§ **Work order**:
All lines that hold the string "button" should be copied. Find them in the listing below.

§ **Extracted material**:
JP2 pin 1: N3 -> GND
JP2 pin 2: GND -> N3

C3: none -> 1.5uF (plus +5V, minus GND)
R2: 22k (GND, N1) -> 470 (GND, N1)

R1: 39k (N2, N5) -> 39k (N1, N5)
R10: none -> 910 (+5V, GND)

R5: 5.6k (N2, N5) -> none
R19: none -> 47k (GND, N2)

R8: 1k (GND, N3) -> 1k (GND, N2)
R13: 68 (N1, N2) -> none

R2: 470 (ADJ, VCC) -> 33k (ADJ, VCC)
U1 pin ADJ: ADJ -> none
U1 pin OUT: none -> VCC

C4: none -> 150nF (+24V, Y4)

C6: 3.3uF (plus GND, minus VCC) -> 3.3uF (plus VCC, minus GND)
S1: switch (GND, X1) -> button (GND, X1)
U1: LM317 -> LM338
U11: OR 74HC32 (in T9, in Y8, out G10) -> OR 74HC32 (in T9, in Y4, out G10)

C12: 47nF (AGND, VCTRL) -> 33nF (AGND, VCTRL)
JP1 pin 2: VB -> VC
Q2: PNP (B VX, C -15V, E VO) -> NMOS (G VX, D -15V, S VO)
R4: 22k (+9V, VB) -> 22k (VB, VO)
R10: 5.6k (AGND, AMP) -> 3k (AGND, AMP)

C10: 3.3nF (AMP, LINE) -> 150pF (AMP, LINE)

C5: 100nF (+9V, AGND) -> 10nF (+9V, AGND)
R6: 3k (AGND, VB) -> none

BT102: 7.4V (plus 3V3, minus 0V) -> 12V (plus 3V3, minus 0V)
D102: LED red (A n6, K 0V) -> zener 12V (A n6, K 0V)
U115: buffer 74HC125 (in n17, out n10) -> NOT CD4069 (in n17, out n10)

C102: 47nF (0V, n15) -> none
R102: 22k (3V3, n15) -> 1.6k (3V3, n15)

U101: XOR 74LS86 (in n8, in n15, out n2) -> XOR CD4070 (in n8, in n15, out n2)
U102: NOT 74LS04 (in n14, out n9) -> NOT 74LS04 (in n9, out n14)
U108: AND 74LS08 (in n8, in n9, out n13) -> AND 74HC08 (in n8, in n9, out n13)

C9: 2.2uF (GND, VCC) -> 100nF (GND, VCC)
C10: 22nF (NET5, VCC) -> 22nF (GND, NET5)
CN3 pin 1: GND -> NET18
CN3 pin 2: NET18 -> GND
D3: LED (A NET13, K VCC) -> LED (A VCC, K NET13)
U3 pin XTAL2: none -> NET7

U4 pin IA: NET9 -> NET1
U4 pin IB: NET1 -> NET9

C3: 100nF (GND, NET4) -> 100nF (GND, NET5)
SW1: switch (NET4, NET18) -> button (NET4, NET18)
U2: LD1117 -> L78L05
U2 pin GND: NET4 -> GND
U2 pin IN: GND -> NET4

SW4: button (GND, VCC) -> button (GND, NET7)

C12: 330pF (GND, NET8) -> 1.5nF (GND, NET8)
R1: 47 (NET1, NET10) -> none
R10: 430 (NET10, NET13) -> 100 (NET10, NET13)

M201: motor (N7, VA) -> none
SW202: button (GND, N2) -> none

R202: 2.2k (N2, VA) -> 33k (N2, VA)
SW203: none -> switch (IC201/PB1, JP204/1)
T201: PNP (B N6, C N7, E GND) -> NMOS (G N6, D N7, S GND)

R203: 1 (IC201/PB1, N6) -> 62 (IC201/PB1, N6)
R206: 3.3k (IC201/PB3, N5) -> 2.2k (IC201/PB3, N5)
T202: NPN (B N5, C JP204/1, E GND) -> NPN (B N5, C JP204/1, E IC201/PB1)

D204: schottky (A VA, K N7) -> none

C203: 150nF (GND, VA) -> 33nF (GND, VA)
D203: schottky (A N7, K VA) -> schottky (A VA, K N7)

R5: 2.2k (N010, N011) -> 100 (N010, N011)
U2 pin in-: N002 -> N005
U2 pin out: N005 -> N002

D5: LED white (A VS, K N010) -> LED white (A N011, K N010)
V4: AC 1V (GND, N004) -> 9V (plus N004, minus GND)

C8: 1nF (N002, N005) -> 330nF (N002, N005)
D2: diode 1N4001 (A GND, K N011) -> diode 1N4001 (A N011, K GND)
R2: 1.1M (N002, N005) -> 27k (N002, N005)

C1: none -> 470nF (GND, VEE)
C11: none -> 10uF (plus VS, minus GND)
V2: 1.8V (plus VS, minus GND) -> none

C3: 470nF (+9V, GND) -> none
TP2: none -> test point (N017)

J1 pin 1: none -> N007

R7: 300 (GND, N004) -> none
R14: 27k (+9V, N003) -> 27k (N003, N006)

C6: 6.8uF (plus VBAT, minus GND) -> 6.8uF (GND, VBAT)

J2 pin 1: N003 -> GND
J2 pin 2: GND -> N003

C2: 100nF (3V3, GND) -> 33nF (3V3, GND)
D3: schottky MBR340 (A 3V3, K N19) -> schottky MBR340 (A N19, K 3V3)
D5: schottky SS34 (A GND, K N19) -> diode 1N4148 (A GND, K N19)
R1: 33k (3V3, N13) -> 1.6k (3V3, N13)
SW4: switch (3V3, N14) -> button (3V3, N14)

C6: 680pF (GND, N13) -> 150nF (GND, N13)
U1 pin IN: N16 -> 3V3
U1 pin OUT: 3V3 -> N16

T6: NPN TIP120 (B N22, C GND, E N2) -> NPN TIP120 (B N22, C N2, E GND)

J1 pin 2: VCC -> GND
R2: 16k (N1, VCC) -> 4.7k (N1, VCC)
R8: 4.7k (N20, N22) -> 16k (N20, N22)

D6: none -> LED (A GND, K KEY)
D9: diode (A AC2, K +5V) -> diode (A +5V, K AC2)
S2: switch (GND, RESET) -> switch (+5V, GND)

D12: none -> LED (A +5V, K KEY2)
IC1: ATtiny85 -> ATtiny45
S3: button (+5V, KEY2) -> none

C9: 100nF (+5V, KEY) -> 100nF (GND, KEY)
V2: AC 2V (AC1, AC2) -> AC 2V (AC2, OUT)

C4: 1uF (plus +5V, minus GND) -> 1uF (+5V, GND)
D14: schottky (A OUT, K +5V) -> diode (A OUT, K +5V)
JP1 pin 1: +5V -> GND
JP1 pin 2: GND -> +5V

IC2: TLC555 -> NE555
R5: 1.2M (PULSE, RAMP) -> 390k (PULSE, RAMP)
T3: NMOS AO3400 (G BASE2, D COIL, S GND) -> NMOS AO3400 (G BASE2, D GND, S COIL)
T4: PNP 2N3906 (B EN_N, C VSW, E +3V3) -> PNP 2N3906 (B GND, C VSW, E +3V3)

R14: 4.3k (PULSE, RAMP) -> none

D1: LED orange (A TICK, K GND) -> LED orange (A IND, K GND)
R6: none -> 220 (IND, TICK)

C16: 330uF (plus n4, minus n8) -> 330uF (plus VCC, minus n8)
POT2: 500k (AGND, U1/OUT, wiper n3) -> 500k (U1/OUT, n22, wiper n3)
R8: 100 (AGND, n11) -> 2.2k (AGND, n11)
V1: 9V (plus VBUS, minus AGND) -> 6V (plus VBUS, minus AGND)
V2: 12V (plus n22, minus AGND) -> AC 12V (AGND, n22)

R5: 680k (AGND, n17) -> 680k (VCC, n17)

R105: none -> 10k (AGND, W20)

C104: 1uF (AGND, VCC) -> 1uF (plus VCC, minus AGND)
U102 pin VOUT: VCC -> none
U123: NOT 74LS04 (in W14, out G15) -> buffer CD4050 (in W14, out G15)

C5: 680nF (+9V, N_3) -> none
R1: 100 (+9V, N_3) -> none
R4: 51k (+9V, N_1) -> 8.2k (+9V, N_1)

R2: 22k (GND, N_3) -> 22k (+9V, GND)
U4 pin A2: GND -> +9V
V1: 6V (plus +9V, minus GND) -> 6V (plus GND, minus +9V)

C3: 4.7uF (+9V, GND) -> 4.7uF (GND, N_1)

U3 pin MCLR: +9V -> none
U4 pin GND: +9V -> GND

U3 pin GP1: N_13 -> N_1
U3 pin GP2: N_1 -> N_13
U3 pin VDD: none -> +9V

§ **Response**:
S1: switch (GND, X1) -> button (GND, X1)
SW1: switch (NET4, NET18) -> button (NET4, NET18)
SW4: button (GND, VCC) -> button (GND, NET7)
SW202: button (GND, N2) -> none
SW4: switch (3V3, N14) -> button (3V3, N14)
S3: button (+5V, KEY2) -> none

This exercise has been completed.